Entries taken from a collection:
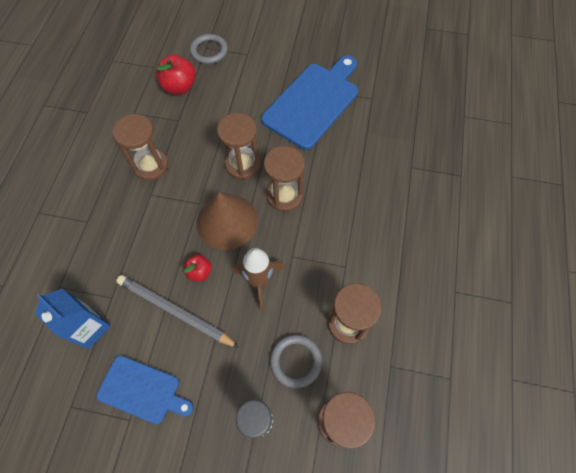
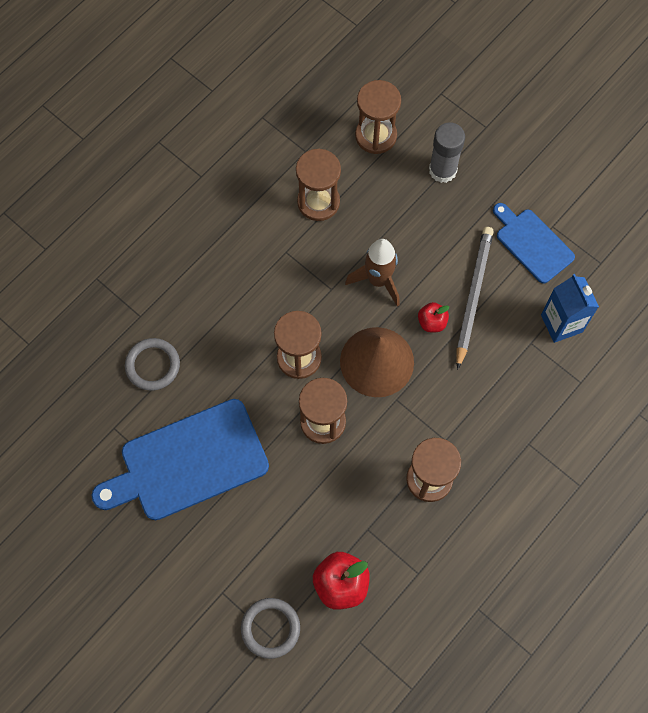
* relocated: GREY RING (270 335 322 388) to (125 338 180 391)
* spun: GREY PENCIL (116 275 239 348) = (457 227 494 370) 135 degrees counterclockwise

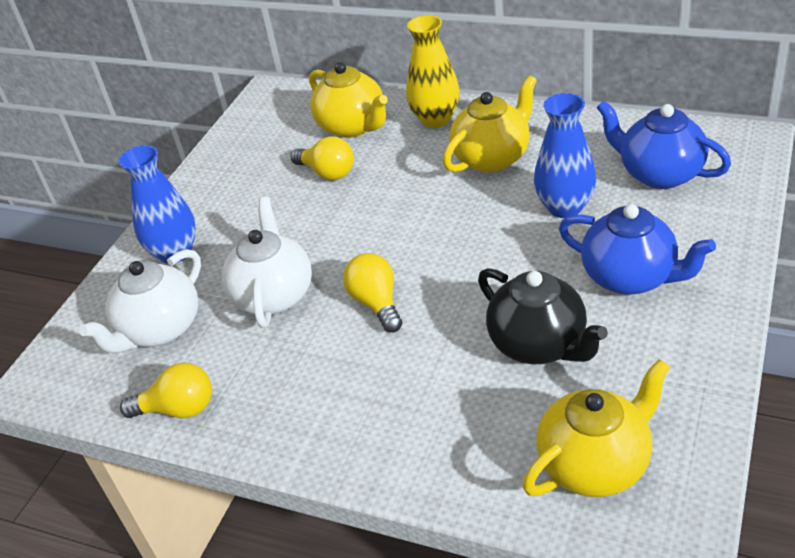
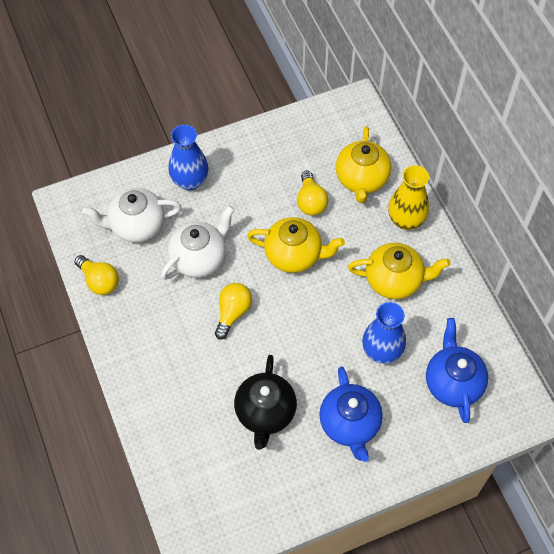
* relocated: YELLOW TEAPOT (523 359 670 497) to (247 217 345 273)

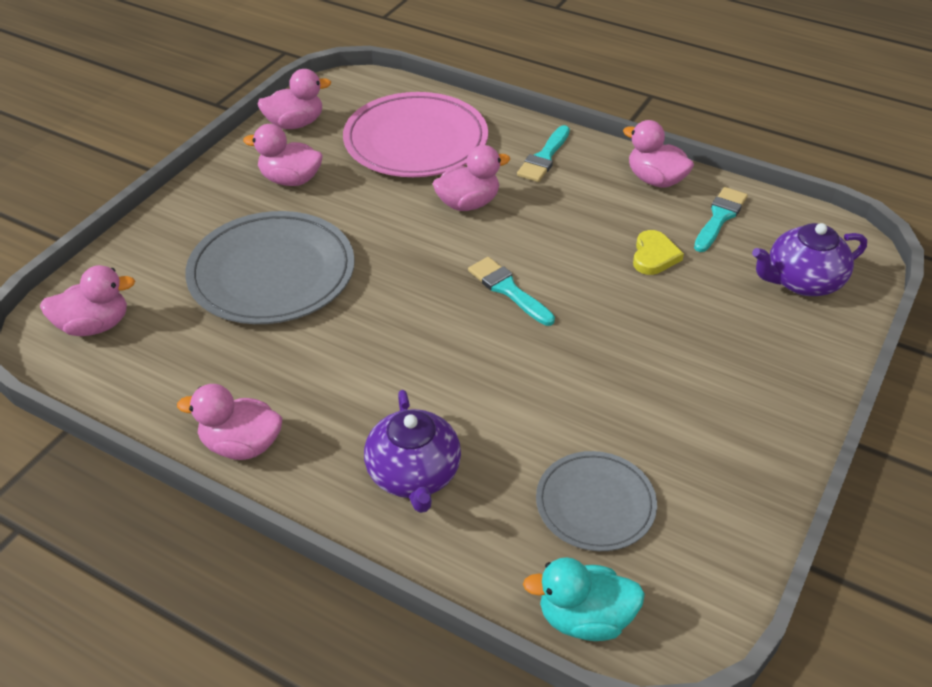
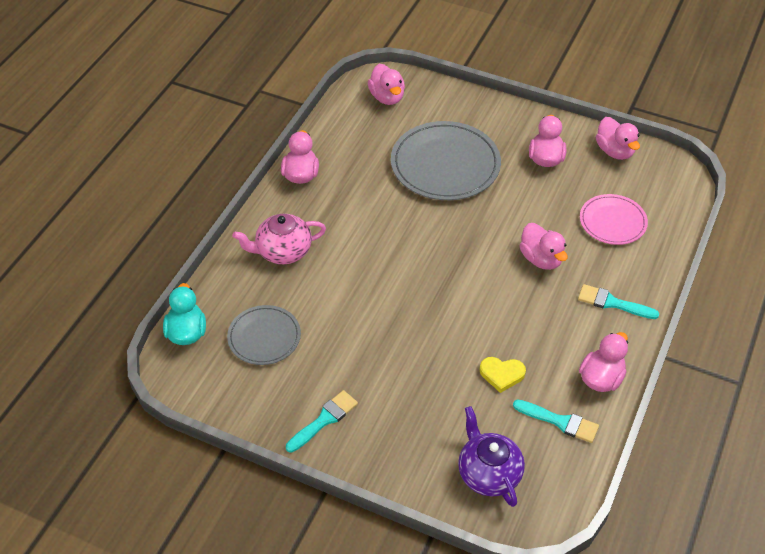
* relocated: TURQUOISE BRUSH (468 257 555 326) to (286 390 358 453)
* colour: PURPLE TEAPOT (364 390 461 513) to PINK TEAPOT (232 214 326 264)
* size: PINK PLATE (343 92 488 177) = (580 194 648 245) x0.59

- [WHAT THIS TASK INVOLVES]: Reproduce all of the data exactly; the pictures do not belong in the copy.

- [SOLUTION TO THIS TASK]:
* relocated: GREY RING (270 335 322 388) to (125 338 180 391)
* spun: GREY PENCIL (116 275 239 348) = (457 227 494 370) 135 degrees counterclockwise

* relocated: YELLOW TEAPOT (523 359 670 497) to (247 217 345 273)

* relocated: TURQUOISE BRUSH (468 257 555 326) to (286 390 358 453)
* colour: PURPLE TEAPOT (364 390 461 513) to PINK TEAPOT (232 214 326 264)
* size: PINK PLATE (343 92 488 177) = (580 194 648 245) x0.59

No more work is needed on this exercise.